MATERIAL FOR THE TASK ::

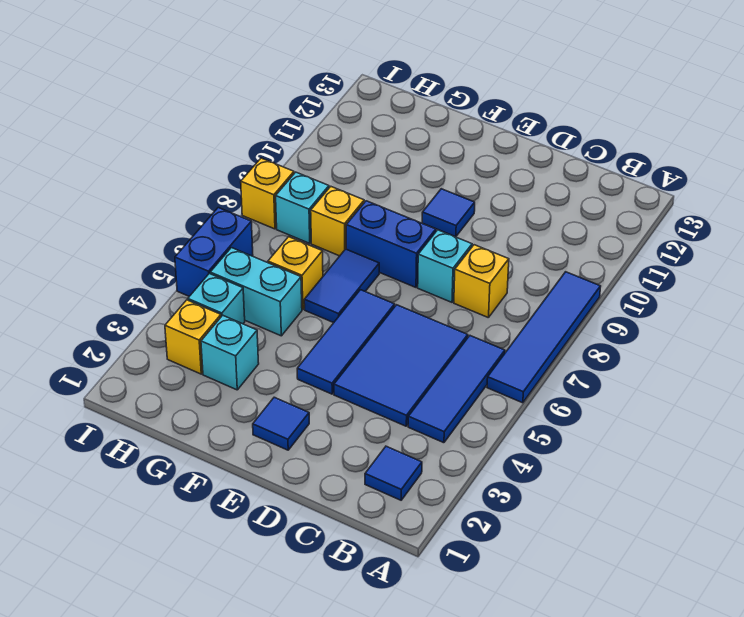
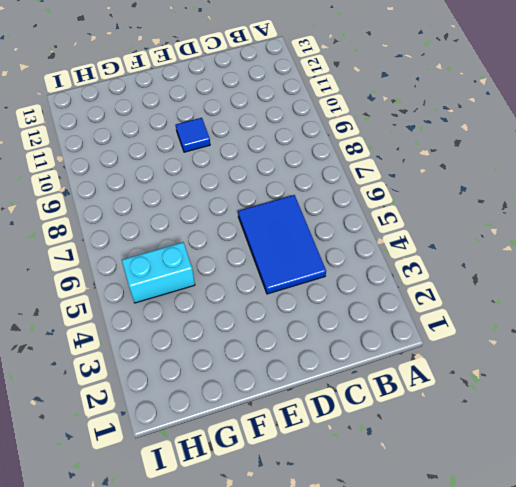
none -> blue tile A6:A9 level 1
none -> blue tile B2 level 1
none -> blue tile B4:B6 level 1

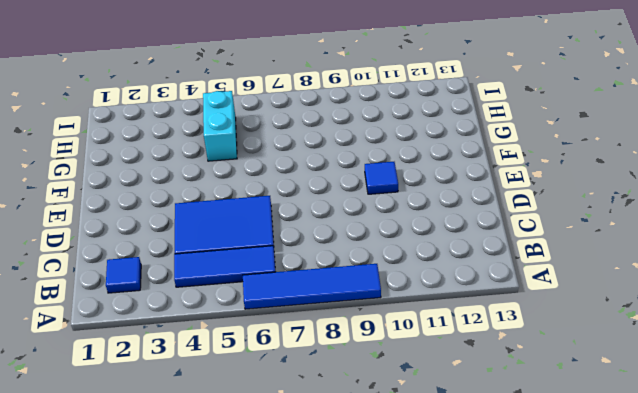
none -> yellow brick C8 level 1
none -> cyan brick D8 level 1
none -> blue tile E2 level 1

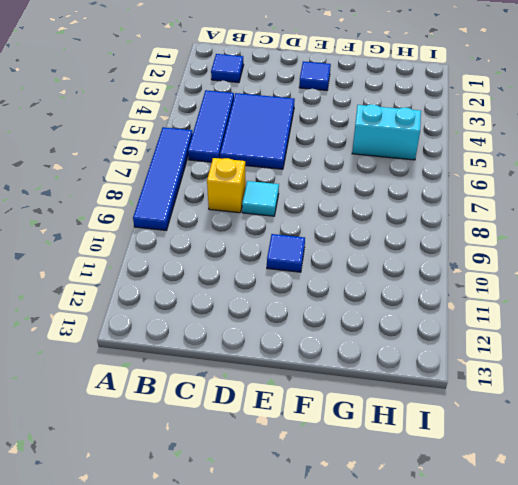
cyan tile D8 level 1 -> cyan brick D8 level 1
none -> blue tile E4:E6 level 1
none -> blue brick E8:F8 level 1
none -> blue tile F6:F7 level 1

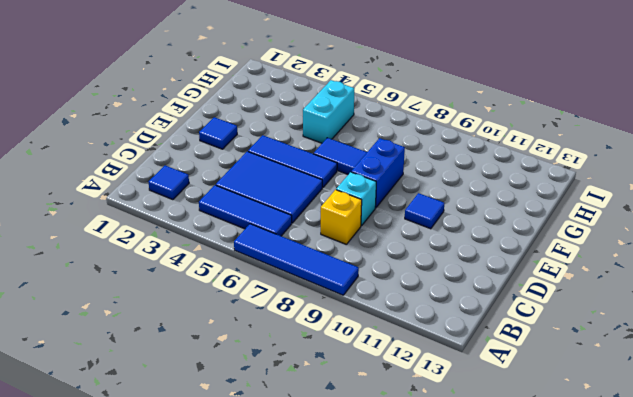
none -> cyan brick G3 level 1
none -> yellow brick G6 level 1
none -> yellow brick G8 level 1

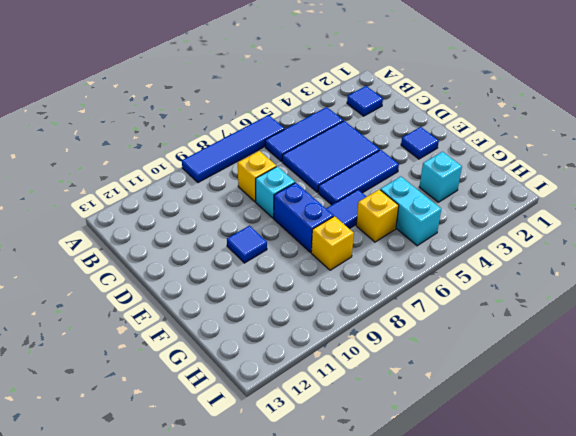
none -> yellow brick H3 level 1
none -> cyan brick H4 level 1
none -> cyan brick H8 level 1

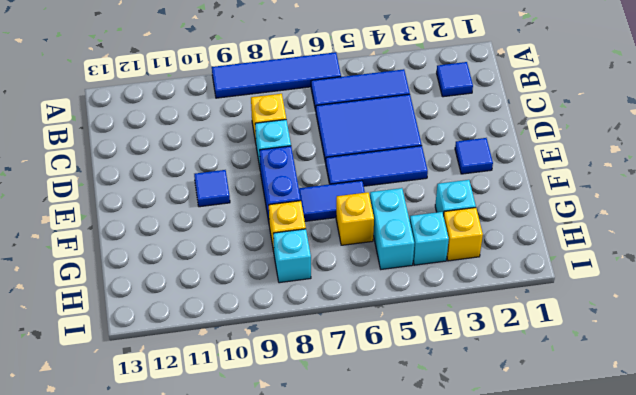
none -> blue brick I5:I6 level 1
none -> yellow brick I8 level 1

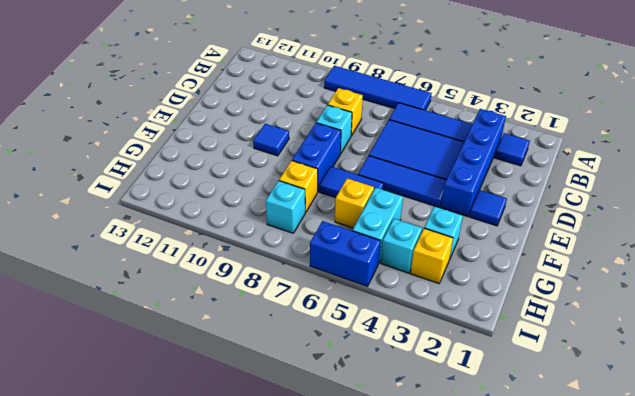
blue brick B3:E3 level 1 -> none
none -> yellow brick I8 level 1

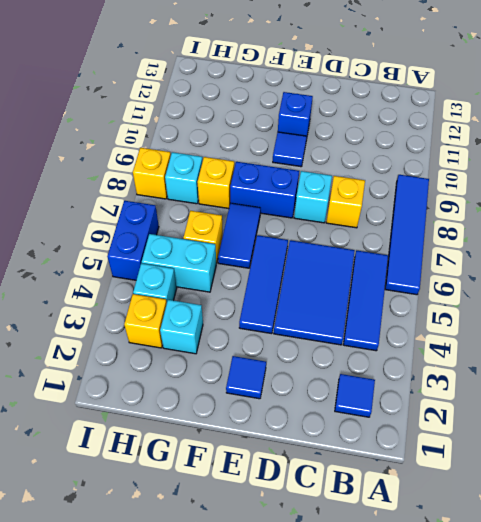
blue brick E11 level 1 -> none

WHAT IS EXPECTED :: Please print every record exactly as written, without the pictures.

WRITTEN ANSWER ::
none -> blue tile A6:A9 level 1
none -> blue tile B2 level 1
none -> blue tile B4:B6 level 1

none -> yellow brick C8 level 1
none -> cyan brick D8 level 1
none -> blue tile E2 level 1

cyan tile D8 level 1 -> cyan brick D8 level 1
none -> blue tile E4:E6 level 1
none -> blue brick E8:F8 level 1
none -> blue tile F6:F7 level 1

none -> cyan brick G3 level 1
none -> yellow brick G6 level 1
none -> yellow brick G8 level 1

none -> yellow brick H3 level 1
none -> cyan brick H4 level 1
none -> cyan brick H8 level 1

none -> blue brick I5:I6 level 1
none -> yellow brick I8 level 1

blue brick B3:E3 level 1 -> none
none -> yellow brick I8 level 1

blue brick E11 level 1 -> none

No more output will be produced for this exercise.